## GOAL OF THE EXERCISE
In the data below, reproduce the lines verbatim, starting at the line containing "Trace the roads" and ending after the line containing "road 3 (residential): [(511,273),(325,511)]".

Excerpt from a dataset:
##########

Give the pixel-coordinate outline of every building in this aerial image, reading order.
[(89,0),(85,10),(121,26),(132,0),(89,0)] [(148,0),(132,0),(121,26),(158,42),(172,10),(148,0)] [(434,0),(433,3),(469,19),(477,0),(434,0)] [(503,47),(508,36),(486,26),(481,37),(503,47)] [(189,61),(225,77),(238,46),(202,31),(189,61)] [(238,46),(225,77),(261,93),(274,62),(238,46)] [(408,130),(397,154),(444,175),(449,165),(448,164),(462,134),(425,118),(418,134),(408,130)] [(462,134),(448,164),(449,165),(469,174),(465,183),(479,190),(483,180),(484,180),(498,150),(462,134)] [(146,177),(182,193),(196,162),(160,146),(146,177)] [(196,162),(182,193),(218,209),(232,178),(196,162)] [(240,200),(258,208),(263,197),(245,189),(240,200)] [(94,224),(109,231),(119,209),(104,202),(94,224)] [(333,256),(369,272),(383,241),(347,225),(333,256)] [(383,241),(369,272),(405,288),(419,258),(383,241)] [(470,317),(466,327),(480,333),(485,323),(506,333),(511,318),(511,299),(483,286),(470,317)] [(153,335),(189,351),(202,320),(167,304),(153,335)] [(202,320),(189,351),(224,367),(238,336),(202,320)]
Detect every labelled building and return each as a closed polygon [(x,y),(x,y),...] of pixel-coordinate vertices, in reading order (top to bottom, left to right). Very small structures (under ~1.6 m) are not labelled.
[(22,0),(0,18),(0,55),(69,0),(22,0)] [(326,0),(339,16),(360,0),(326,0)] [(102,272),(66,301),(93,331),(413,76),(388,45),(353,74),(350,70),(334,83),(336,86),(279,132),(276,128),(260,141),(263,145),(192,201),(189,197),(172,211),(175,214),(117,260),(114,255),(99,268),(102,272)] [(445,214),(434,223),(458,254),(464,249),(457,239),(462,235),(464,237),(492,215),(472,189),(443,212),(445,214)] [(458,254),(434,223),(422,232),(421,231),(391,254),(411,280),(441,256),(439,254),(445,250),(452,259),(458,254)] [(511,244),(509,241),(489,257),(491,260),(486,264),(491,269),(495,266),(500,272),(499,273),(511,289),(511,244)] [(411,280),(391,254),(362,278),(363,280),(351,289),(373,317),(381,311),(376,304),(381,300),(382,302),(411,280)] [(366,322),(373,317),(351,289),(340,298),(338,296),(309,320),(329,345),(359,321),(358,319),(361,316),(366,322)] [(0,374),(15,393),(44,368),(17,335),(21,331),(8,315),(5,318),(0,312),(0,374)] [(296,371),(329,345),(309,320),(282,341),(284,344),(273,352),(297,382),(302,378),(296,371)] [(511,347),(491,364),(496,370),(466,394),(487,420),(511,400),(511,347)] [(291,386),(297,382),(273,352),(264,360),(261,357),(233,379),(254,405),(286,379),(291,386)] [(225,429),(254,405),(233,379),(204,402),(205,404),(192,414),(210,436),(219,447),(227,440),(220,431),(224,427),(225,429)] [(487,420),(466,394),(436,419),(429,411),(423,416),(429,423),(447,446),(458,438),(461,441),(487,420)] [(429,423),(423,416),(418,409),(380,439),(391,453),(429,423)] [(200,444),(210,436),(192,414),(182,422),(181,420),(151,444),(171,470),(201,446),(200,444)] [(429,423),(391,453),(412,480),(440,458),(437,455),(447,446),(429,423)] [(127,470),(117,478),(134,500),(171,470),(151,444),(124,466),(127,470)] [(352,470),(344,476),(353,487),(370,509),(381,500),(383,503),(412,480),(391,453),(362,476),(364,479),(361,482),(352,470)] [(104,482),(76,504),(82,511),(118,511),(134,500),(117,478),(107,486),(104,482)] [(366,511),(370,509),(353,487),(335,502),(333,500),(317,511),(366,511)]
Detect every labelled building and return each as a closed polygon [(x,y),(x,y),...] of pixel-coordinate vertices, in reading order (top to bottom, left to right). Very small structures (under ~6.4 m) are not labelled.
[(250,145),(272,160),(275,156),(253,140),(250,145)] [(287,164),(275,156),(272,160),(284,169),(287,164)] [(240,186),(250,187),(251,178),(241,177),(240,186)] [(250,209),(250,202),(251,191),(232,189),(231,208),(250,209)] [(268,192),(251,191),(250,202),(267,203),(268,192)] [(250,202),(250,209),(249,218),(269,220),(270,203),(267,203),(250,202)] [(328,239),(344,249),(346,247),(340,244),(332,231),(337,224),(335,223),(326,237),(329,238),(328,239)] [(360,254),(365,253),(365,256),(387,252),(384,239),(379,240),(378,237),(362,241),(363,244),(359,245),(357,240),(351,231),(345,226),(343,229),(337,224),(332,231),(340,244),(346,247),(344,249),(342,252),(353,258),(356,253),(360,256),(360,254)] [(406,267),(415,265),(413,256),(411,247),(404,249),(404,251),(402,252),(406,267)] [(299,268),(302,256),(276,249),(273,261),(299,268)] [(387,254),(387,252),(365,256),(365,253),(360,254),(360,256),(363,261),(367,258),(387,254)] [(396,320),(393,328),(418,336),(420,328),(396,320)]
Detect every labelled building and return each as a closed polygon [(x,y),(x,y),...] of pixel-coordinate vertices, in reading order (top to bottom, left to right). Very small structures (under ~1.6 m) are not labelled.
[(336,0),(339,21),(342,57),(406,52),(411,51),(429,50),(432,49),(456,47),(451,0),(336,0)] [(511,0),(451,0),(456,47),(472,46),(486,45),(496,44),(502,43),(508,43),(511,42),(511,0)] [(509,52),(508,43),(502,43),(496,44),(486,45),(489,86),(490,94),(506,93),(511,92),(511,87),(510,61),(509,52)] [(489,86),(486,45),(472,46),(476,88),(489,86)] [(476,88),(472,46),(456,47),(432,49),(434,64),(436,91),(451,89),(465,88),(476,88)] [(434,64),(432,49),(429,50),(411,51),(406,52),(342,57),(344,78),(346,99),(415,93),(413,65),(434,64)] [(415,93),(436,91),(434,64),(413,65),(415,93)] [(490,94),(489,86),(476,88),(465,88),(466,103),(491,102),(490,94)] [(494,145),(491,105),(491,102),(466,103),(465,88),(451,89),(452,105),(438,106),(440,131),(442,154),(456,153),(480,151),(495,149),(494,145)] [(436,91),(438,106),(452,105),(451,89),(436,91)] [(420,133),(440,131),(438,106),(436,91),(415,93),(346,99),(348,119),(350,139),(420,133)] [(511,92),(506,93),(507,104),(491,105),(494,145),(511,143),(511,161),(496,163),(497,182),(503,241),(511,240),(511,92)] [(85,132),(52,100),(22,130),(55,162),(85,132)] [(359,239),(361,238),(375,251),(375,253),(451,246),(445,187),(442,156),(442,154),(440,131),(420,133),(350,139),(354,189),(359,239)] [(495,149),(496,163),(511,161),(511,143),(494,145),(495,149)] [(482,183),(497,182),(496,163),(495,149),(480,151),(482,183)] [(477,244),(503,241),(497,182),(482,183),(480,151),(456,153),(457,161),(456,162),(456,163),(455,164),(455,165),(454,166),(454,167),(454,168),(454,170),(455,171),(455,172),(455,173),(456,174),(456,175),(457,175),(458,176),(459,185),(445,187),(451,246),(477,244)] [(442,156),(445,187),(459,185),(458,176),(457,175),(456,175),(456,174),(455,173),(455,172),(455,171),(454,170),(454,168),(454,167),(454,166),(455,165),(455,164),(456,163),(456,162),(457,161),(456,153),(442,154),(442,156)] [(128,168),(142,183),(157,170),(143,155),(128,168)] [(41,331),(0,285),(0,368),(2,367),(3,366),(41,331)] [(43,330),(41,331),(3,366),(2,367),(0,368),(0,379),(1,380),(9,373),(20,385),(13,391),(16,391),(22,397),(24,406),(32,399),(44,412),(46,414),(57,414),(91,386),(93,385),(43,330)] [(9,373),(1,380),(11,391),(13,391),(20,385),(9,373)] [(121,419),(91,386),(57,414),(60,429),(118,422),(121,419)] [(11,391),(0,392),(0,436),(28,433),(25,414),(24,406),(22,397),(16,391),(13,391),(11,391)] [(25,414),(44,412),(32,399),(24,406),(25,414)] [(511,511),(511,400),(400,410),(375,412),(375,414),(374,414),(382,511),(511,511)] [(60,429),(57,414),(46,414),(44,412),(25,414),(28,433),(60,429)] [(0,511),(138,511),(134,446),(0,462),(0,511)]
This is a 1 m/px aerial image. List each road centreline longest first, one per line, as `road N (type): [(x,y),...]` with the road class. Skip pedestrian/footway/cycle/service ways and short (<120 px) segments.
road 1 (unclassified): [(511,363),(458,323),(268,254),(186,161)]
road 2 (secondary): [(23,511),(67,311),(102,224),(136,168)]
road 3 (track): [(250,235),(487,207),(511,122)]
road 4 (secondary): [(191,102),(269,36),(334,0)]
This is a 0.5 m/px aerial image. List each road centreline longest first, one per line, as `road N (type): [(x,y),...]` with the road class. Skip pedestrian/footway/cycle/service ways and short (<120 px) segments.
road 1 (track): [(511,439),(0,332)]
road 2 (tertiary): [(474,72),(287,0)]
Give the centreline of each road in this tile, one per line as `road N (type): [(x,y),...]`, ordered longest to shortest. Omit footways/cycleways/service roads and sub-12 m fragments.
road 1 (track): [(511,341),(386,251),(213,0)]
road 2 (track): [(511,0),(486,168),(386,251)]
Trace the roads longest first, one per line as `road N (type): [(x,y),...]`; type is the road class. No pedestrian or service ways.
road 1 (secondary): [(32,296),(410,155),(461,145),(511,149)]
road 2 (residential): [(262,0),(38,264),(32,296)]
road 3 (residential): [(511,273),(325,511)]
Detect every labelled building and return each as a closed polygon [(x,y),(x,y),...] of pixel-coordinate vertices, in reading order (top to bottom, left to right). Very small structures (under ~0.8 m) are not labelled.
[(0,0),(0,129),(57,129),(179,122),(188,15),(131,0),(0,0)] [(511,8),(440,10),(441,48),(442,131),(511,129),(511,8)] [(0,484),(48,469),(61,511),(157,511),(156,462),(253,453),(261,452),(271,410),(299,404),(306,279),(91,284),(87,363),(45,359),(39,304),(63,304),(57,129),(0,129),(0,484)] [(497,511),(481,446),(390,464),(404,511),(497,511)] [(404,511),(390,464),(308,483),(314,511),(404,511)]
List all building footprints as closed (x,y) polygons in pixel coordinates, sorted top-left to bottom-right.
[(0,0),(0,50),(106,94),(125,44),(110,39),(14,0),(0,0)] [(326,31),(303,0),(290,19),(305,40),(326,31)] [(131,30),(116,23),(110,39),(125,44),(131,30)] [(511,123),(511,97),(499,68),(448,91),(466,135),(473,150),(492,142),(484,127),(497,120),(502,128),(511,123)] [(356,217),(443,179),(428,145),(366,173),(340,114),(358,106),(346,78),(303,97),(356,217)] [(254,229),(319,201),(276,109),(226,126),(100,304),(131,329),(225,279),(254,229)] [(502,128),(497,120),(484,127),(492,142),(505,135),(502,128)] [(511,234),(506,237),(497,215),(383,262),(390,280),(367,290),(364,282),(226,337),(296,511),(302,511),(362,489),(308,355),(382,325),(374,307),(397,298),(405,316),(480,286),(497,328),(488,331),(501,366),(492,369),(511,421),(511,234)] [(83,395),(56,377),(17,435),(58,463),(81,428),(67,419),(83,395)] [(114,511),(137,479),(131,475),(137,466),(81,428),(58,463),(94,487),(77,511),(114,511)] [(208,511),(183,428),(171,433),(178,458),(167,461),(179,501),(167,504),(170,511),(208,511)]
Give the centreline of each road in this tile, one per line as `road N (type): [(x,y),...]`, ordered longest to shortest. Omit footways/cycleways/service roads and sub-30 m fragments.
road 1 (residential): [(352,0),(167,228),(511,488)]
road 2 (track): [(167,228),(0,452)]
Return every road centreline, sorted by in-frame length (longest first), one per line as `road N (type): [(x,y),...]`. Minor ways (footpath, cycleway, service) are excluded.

##########

## OUTPUT FOR THIS EXERCISE
Trace the roads longest first, one per line as `road N (type): [(x,y),...]`; type is the road class. No pedestrian or service ways.
road 1 (secondary): [(32,296),(410,155),(461,145),(511,149)]
road 2 (residential): [(262,0),(38,264),(32,296)]
road 3 (residential): [(511,273),(325,511)]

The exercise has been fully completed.